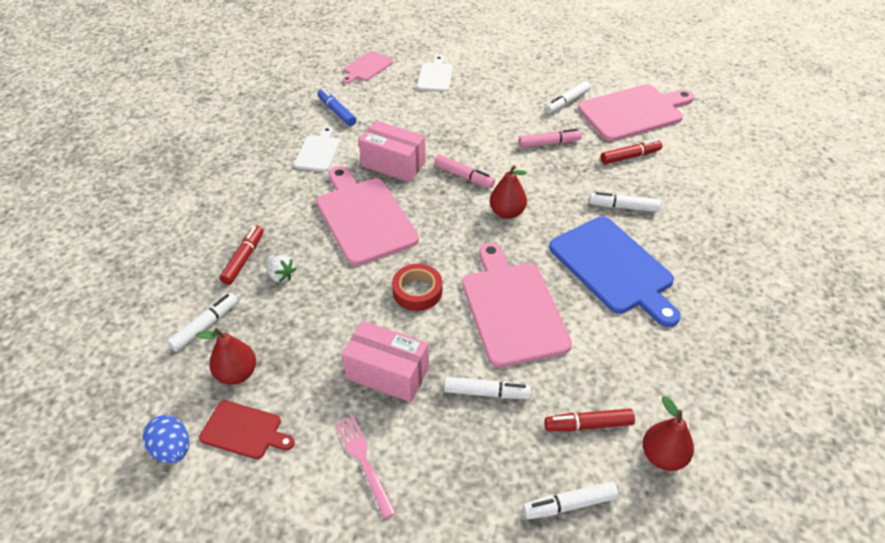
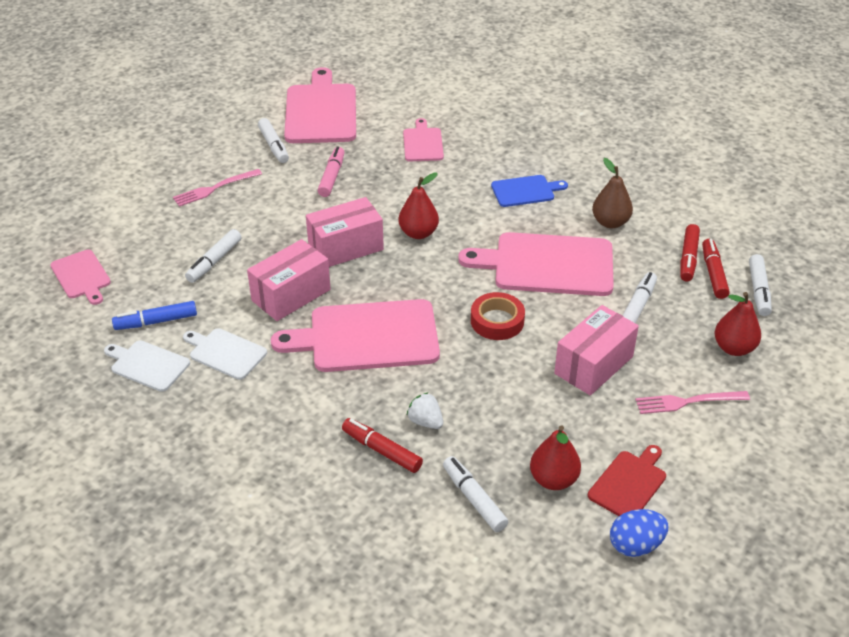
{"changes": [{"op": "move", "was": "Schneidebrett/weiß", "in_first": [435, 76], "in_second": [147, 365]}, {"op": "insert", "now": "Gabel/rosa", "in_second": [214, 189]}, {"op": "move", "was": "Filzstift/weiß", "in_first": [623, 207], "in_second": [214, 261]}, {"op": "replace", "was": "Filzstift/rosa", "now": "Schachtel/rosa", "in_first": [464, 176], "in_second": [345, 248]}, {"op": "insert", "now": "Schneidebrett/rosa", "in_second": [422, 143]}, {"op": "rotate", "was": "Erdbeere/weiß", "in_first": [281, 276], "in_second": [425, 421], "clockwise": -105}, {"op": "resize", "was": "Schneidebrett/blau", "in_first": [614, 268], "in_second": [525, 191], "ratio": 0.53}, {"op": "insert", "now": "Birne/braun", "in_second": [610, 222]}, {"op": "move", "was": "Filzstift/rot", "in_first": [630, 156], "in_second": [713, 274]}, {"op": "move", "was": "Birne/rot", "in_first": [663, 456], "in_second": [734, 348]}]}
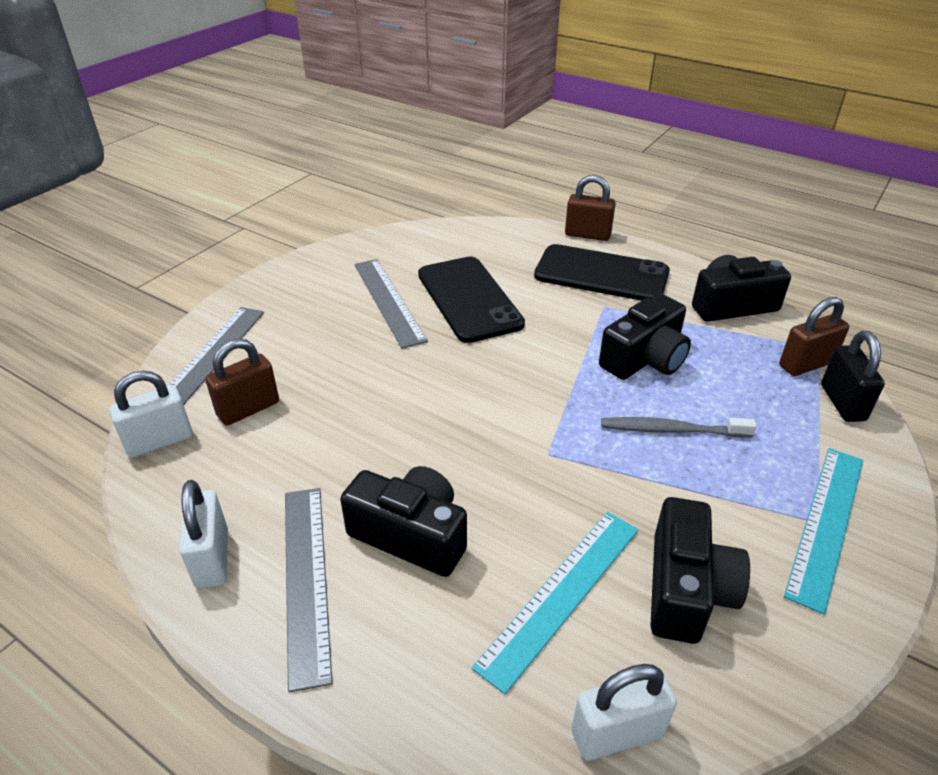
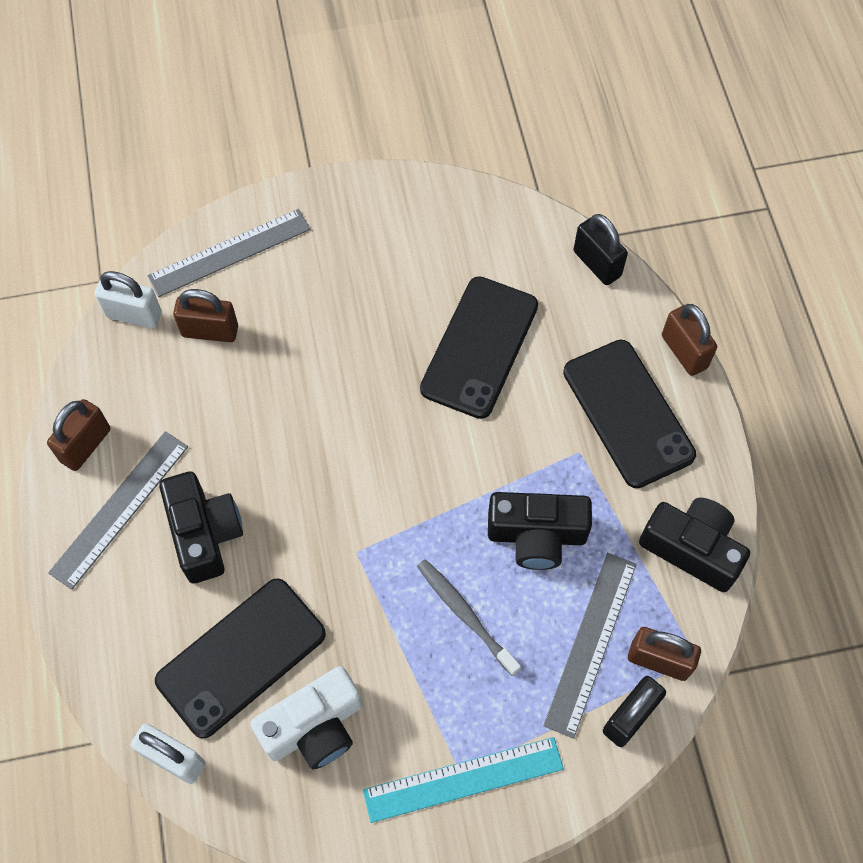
{"changes": [{"op": "recolor", "was": "Vorhängeschloss/weiß", "now": "Vorhängeschloss/braun", "in_first": [212, 558], "in_second": [85, 445]}, {"op": "replace", "was": "Lineal/türkis", "now": "Handy/schwarz", "in_first": [561, 594], "in_second": [241, 657]}, {"op": "recolor", "was": "Kamera/schwarz", "now": "Kamera/weiß", "in_first": [686, 589], "in_second": [314, 727]}, {"op": "move", "was": "Lineal/grau", "in_first": [388, 301], "in_second": [591, 643]}, {"op": "insert", "now": "Vorhängeschloss/schwarz", "in_second": [597, 264]}]}
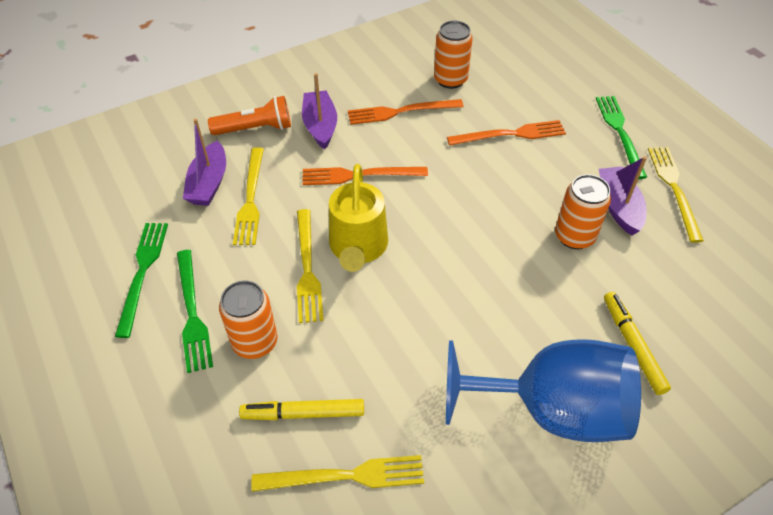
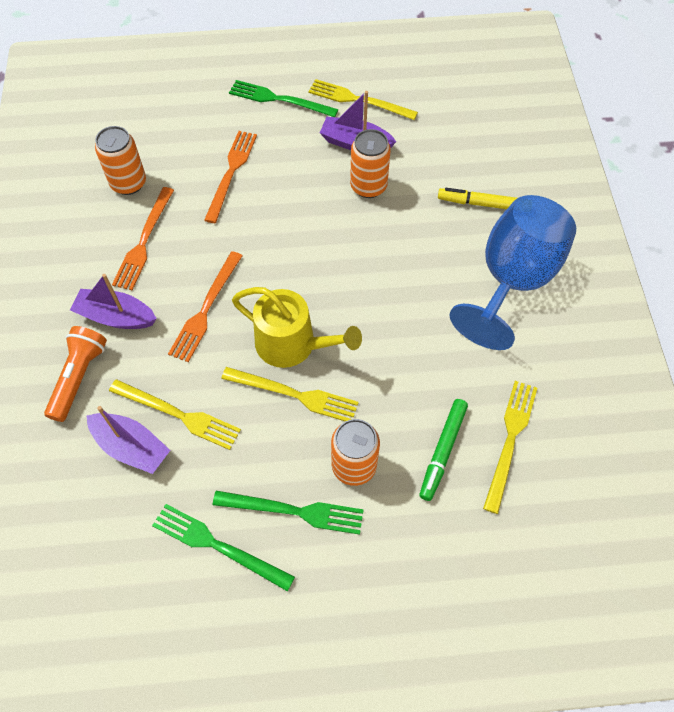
{"changes": [{"op": "recolor", "was": "Filzstift/gelb", "now": "Filzstift/grün", "in_first": [303, 413], "in_second": [443, 451]}]}
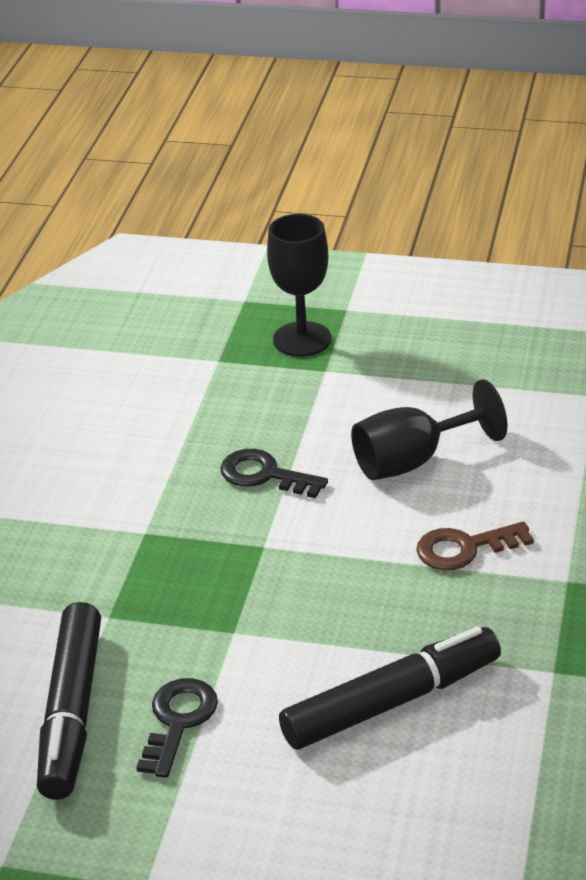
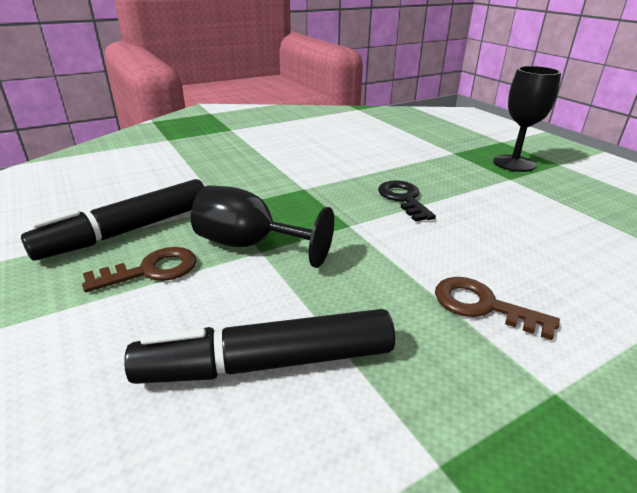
{"changes": [{"op": "recolor", "was": "Schlüssel/schwarz", "now": "Schlüssel/braun", "in_first": [178, 721], "in_second": [151, 270]}, {"op": "rotate", "was": "Filzstift/schwarz", "in_first": [390, 702], "in_second": [268, 363], "clockwise": 150}, {"op": "move", "was": "Kelch/schwarz", "in_first": [413, 461], "in_second": [250, 245]}]}
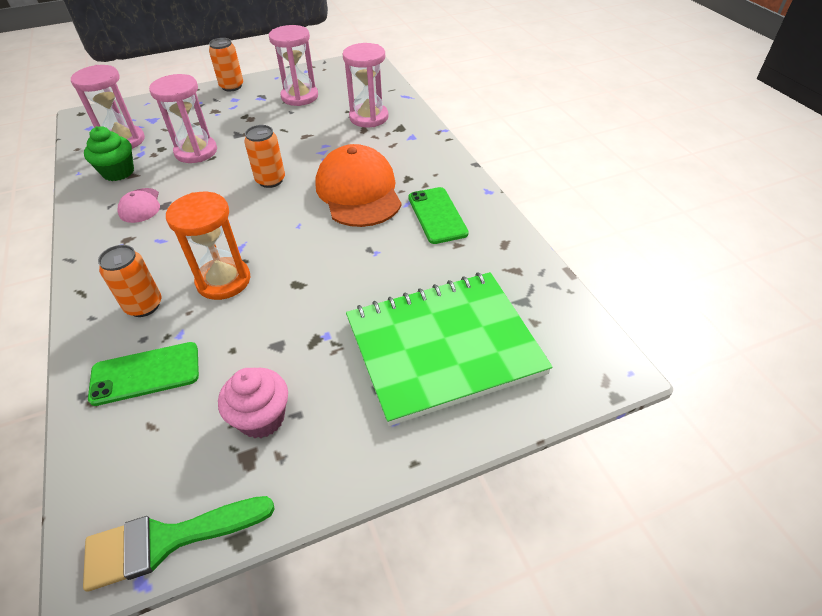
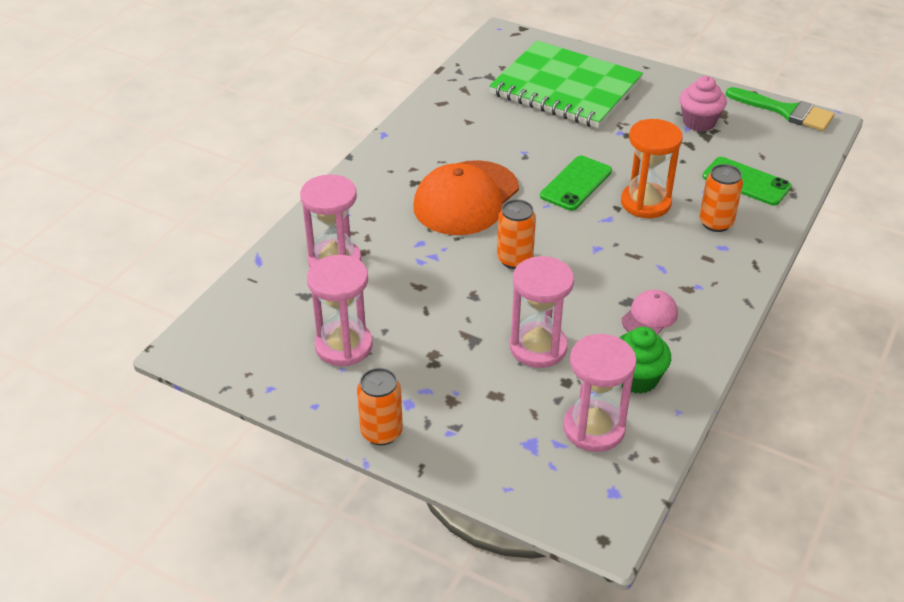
{"changes": [{"op": "move", "was": "Handy/grün", "in_first": [437, 215], "in_second": [576, 183]}]}
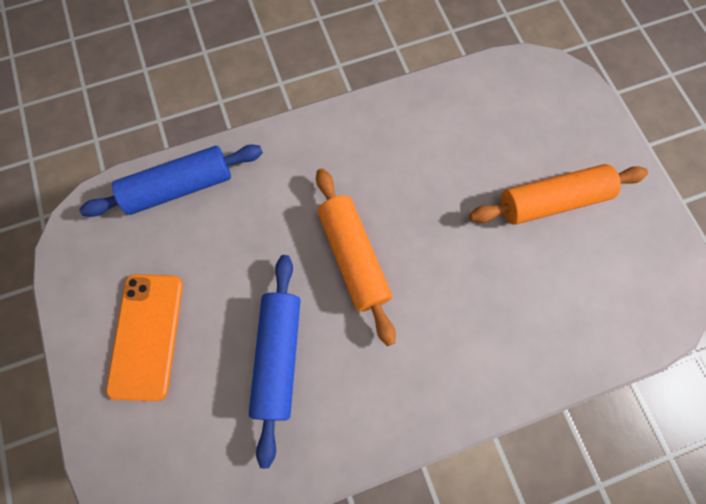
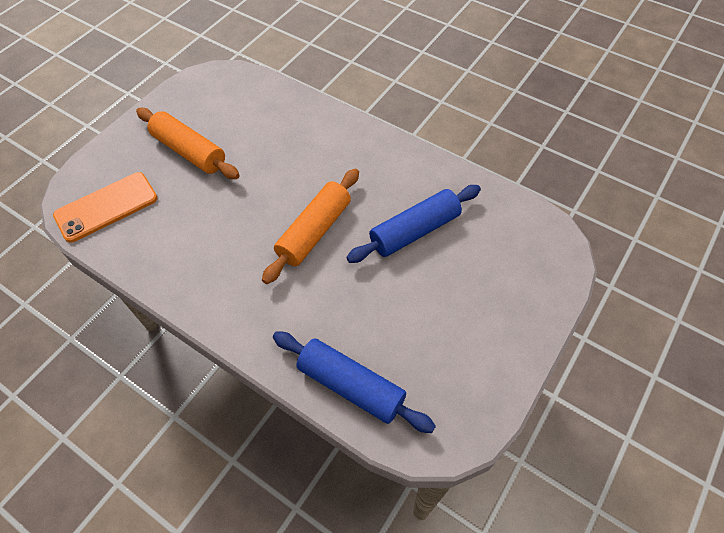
{"changes": [{"op": "move", "was": "Handy/orange", "in_first": [147, 335], "in_second": [106, 207]}]}
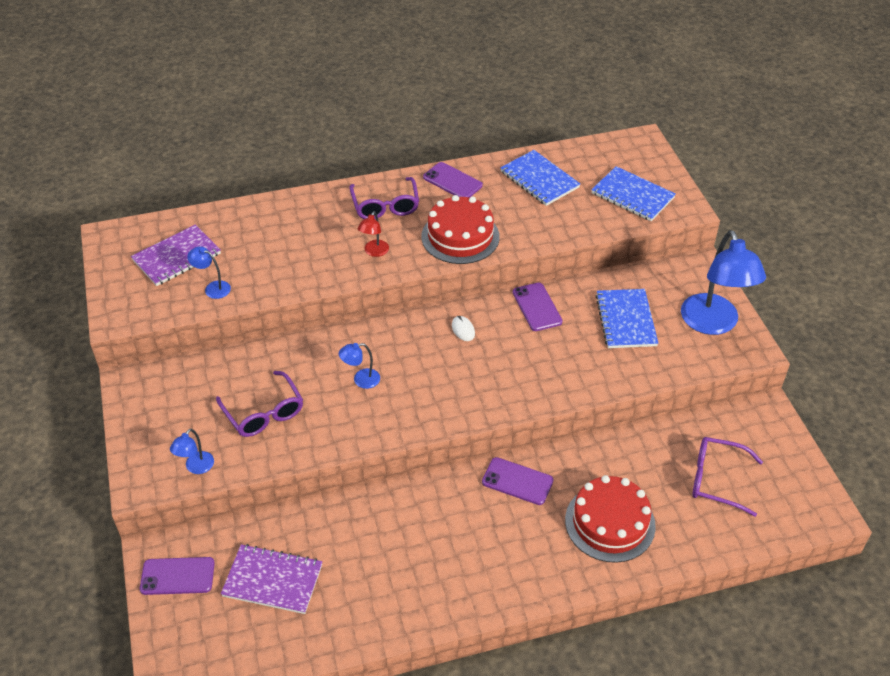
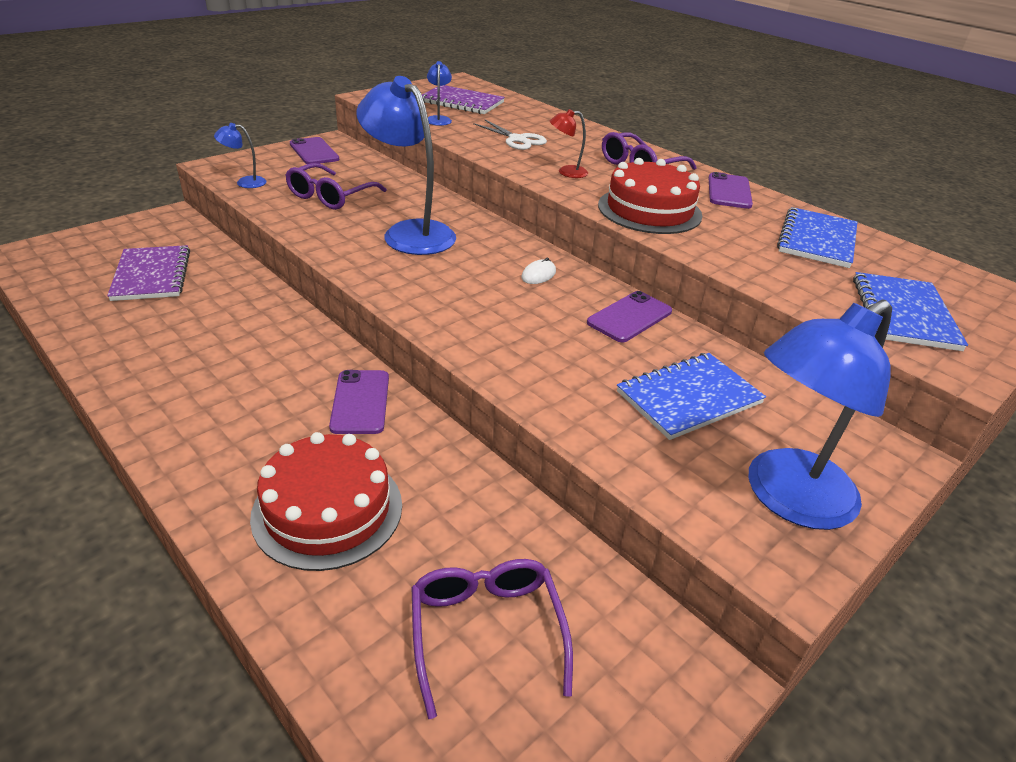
{"changes": [{"op": "move", "was": "Handy/lila", "in_first": [177, 576], "in_second": [314, 152]}, {"op": "resize", "was": "Lampe/blau", "in_first": [361, 380], "in_second": [410, 232], "ratio": 2.27}, {"op": "insert", "now": "Schere/weiß", "in_second": [517, 139]}]}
---*---
Restate the material word for word, minus pictures.

{"changes": [{"op": "move", "was": "Schneidebrett/weiß", "in_first": [435, 76], "in_second": [147, 365]}, {"op": "insert", "now": "Gabel/rosa", "in_second": [214, 189]}, {"op": "move", "was": "Filzstift/weiß", "in_first": [623, 207], "in_second": [214, 261]}, {"op": "replace", "was": "Filzstift/rosa", "now": "Schachtel/rosa", "in_first": [464, 176], "in_second": [345, 248]}, {"op": "insert", "now": "Schneidebrett/rosa", "in_second": [422, 143]}, {"op": "rotate", "was": "Erdbeere/weiß", "in_first": [281, 276], "in_second": [425, 421], "clockwise": -105}, {"op": "resize", "was": "Schneidebrett/blau", "in_first": [614, 268], "in_second": [525, 191], "ratio": 0.53}, {"op": "insert", "now": "Birne/braun", "in_second": [610, 222]}, {"op": "move", "was": "Filzstift/rot", "in_first": [630, 156], "in_second": [713, 274]}, {"op": "move", "was": "Birne/rot", "in_first": [663, 456], "in_second": [734, 348]}]}
{"changes": [{"op": "recolor", "was": "Vorhängeschloss/weiß", "now": "Vorhängeschloss/braun", "in_first": [212, 558], "in_second": [85, 445]}, {"op": "replace", "was": "Lineal/türkis", "now": "Handy/schwarz", "in_first": [561, 594], "in_second": [241, 657]}, {"op": "recolor", "was": "Kamera/schwarz", "now": "Kamera/weiß", "in_first": [686, 589], "in_second": [314, 727]}, {"op": "move", "was": "Lineal/grau", "in_first": [388, 301], "in_second": [591, 643]}, {"op": "insert", "now": "Vorhängeschloss/schwarz", "in_second": [597, 264]}]}
{"changes": [{"op": "recolor", "was": "Filzstift/gelb", "now": "Filzstift/grün", "in_first": [303, 413], "in_second": [443, 451]}]}
{"changes": [{"op": "recolor", "was": "Schlüssel/schwarz", "now": "Schlüssel/braun", "in_first": [178, 721], "in_second": [151, 270]}, {"op": "rotate", "was": "Filzstift/schwarz", "in_first": [390, 702], "in_second": [268, 363], "clockwise": 150}, {"op": "move", "was": "Kelch/schwarz", "in_first": [413, 461], "in_second": [250, 245]}]}
{"changes": [{"op": "move", "was": "Handy/grün", "in_first": [437, 215], "in_second": [576, 183]}]}
{"changes": [{"op": "move", "was": "Handy/orange", "in_first": [147, 335], "in_second": [106, 207]}]}
{"changes": [{"op": "move", "was": "Handy/lila", "in_first": [177, 576], "in_second": [314, 152]}, {"op": "resize", "was": "Lampe/blau", "in_first": [361, 380], "in_second": [410, 232], "ratio": 2.27}, {"op": "insert", "now": "Schere/weiß", "in_second": [517, 139]}]}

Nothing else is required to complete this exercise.